*** Task material
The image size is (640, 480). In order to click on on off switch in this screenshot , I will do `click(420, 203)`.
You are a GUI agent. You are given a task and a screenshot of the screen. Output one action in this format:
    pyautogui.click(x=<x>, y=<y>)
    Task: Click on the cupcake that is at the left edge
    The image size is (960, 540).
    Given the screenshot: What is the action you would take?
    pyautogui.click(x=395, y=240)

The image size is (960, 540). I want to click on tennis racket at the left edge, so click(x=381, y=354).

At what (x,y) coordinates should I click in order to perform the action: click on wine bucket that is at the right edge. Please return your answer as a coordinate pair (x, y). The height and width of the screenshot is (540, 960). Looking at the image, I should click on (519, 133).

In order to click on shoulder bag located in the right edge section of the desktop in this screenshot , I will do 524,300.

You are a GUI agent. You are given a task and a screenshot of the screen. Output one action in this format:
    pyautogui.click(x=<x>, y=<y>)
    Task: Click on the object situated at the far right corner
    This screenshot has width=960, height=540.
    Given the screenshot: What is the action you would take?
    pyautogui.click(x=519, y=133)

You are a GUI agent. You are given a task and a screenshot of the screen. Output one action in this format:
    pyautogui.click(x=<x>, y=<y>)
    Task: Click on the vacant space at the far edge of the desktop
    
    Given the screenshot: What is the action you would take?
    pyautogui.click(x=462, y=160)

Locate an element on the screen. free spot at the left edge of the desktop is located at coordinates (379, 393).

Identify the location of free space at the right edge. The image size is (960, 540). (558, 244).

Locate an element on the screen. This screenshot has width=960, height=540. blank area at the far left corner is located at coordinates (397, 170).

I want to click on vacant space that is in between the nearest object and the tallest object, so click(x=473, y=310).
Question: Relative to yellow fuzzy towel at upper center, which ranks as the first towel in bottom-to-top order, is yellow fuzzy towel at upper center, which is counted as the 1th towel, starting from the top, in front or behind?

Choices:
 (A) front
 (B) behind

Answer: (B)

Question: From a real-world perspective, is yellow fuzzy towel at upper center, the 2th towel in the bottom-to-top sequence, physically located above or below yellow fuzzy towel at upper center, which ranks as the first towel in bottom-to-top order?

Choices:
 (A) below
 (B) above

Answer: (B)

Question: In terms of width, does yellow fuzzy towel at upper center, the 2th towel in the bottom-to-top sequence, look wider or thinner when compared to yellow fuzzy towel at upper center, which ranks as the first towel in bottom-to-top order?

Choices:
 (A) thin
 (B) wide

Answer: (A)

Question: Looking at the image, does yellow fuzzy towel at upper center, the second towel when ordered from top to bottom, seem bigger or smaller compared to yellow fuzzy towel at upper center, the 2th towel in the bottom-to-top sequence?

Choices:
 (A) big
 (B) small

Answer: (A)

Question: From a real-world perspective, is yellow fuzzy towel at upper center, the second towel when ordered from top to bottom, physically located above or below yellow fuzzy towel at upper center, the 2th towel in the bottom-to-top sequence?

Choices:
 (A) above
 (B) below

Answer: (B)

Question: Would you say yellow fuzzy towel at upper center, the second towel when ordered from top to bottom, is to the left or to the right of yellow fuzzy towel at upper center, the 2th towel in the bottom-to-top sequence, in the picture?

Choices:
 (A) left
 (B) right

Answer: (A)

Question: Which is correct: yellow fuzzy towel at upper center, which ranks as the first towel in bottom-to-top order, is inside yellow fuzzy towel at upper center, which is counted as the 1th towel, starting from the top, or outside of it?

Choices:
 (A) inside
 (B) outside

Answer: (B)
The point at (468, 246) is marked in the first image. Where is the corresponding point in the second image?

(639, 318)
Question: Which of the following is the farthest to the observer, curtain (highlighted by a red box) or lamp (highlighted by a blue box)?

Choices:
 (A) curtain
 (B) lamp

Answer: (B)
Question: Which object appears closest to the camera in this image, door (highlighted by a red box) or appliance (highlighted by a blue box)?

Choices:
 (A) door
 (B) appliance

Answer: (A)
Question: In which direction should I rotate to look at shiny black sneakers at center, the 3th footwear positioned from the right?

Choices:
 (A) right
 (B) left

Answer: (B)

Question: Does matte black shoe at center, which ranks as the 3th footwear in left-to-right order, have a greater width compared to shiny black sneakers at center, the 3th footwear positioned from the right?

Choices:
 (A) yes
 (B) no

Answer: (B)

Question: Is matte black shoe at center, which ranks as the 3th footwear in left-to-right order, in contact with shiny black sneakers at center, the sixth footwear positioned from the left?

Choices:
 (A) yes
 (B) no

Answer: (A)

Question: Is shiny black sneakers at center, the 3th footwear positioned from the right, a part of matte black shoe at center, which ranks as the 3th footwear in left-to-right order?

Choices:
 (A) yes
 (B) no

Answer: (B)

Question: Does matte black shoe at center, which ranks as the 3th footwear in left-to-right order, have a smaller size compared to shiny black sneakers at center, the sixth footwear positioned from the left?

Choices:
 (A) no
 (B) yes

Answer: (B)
******
Set exercise: Show every line of the listing above that contains the string "behind". Matching is case-sensitive.

Output of the exercise:
Question: Relative to yellow fuzzy towel at upper center, which ranks as the first towel in bottom-to-top order, is yellow fuzzy towel at upper center, which is counted as the 1th towel, starting from the top, in front or behind?
 (B) behind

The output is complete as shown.